• What to produce
The entries below contain a line with "C207: none -> 4.7nF (VB, VEXT)" and a line with "R207: 1.5k (BASE, PULSE)". Retype exactly everything from the first down to the second, both included, and nothing else.

• Input records
- Opening Delimiter -
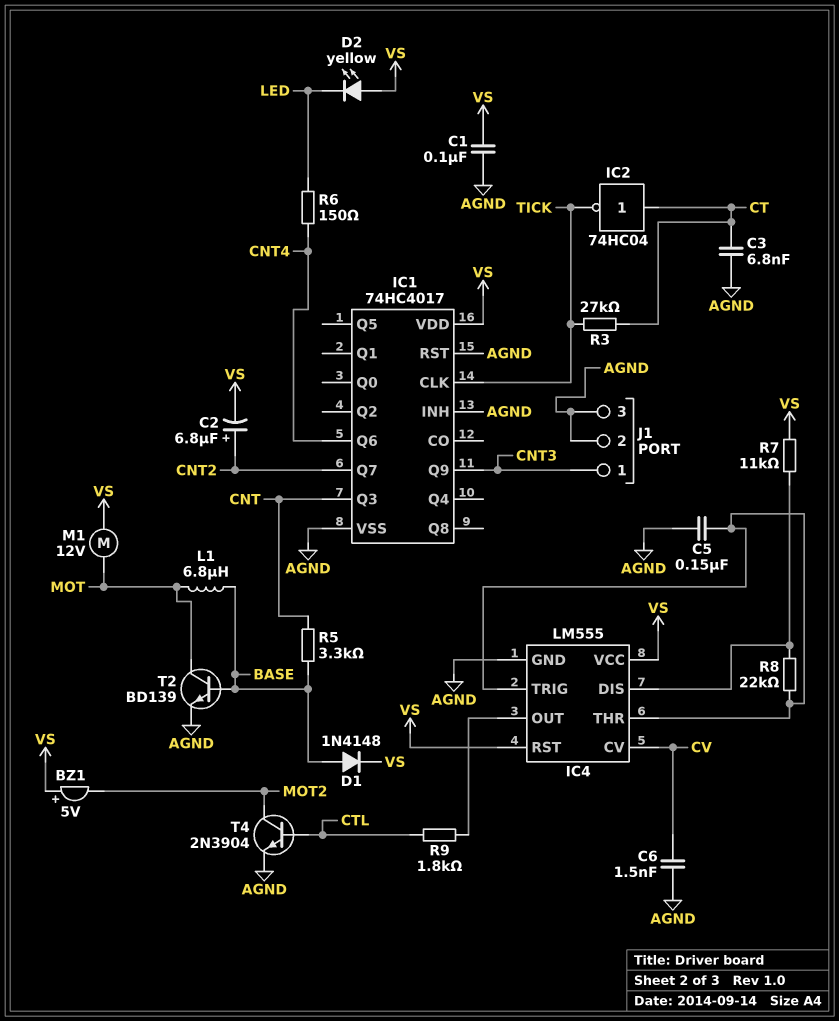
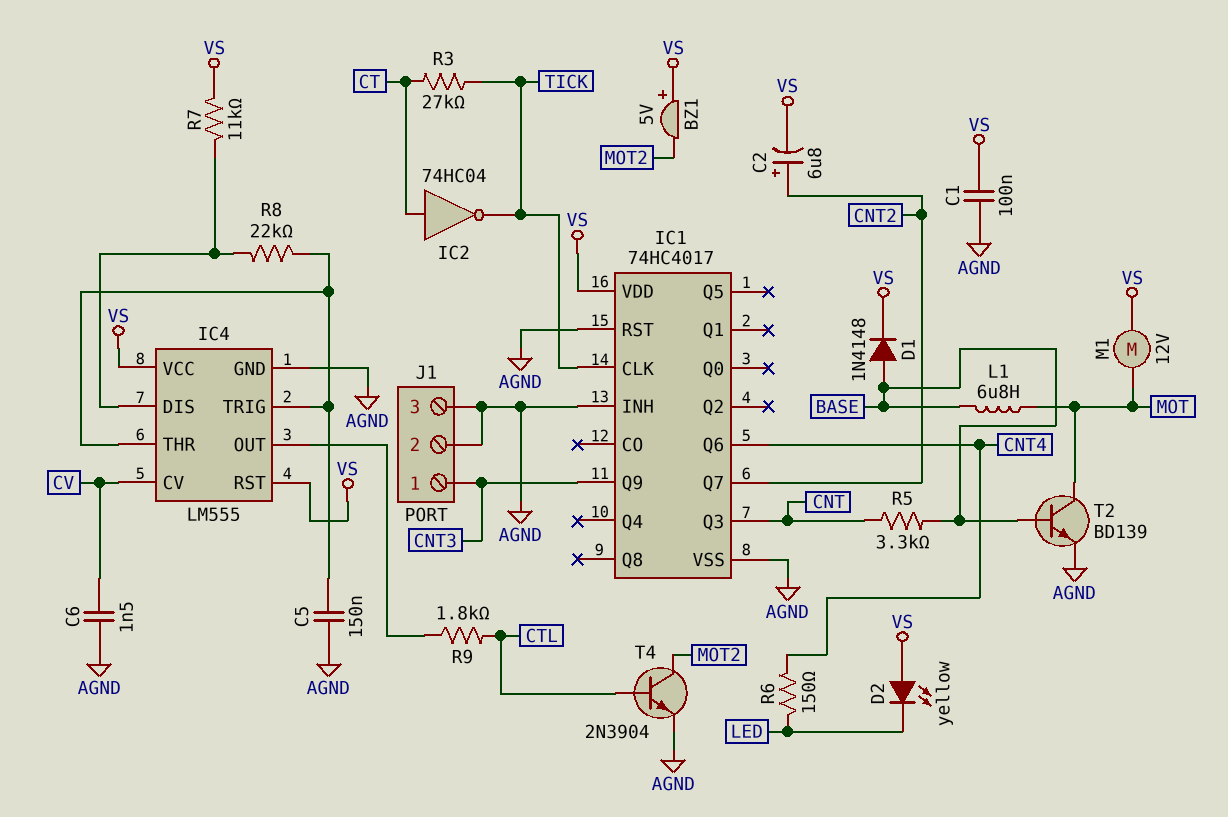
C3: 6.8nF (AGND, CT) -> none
- Closing Delimiter -
- Opening Delimiter -
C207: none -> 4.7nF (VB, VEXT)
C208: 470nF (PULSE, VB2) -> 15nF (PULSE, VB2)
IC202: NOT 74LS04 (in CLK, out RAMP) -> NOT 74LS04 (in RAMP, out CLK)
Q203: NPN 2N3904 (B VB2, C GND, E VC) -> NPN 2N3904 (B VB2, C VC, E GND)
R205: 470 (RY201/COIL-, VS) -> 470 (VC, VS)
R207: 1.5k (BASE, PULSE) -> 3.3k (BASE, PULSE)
- Closing Delimiter -
- Opening Delimiter -
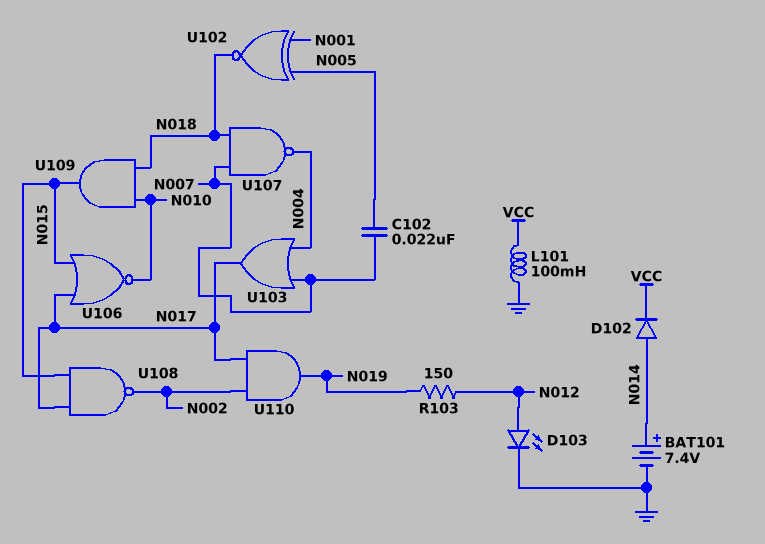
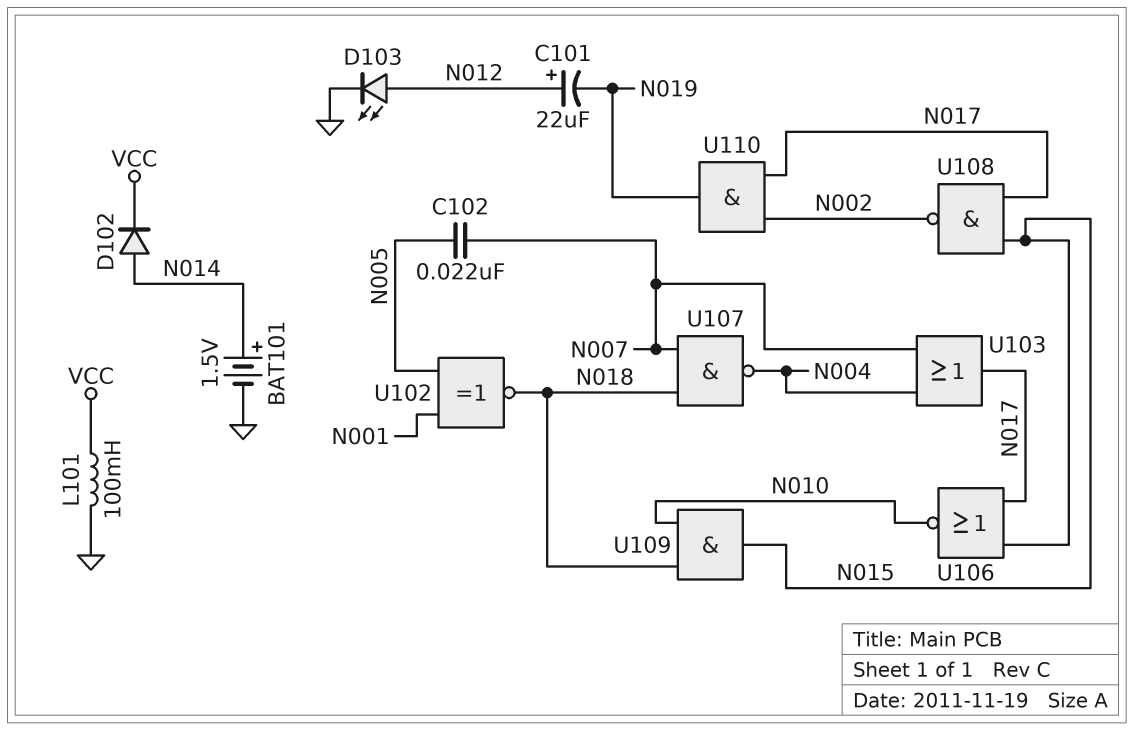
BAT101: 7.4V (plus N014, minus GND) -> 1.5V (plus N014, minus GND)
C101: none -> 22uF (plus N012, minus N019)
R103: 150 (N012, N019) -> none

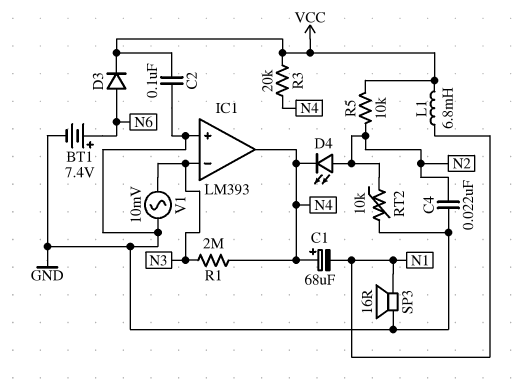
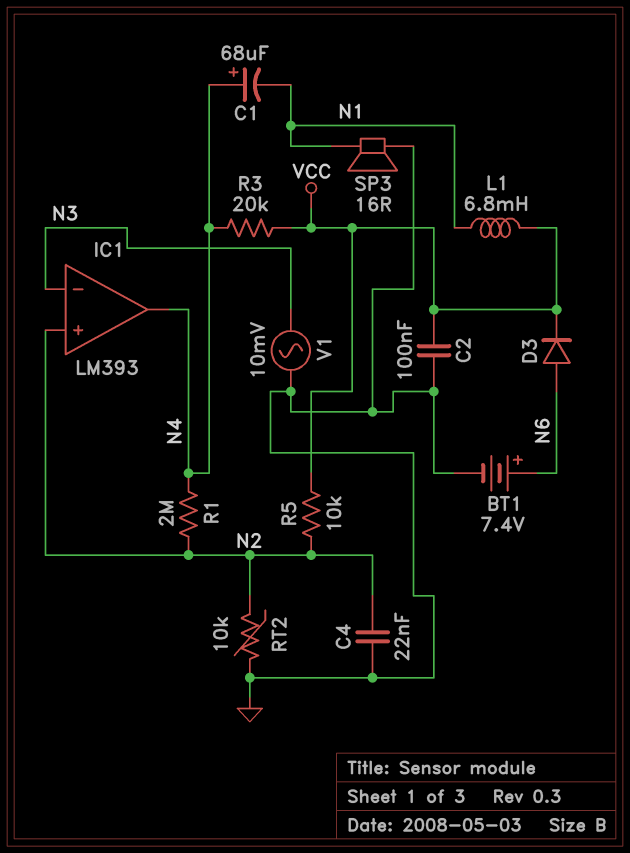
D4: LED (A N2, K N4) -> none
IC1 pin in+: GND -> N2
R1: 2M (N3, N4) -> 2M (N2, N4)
- Closing Delimiter -
• Final answer
C207: none -> 4.7nF (VB, VEXT)
C208: 470nF (PULSE, VB2) -> 15nF (PULSE, VB2)
IC202: NOT 74LS04 (in CLK, out RAMP) -> NOT 74LS04 (in RAMP, out CLK)
Q203: NPN 2N3904 (B VB2, C GND, E VC) -> NPN 2N3904 (B VB2, C VC, E GND)
R205: 470 (RY201/COIL-, VS) -> 470 (VC, VS)
R207: 1.5k (BASE, PULSE) -> 3.3k (BASE, PULSE)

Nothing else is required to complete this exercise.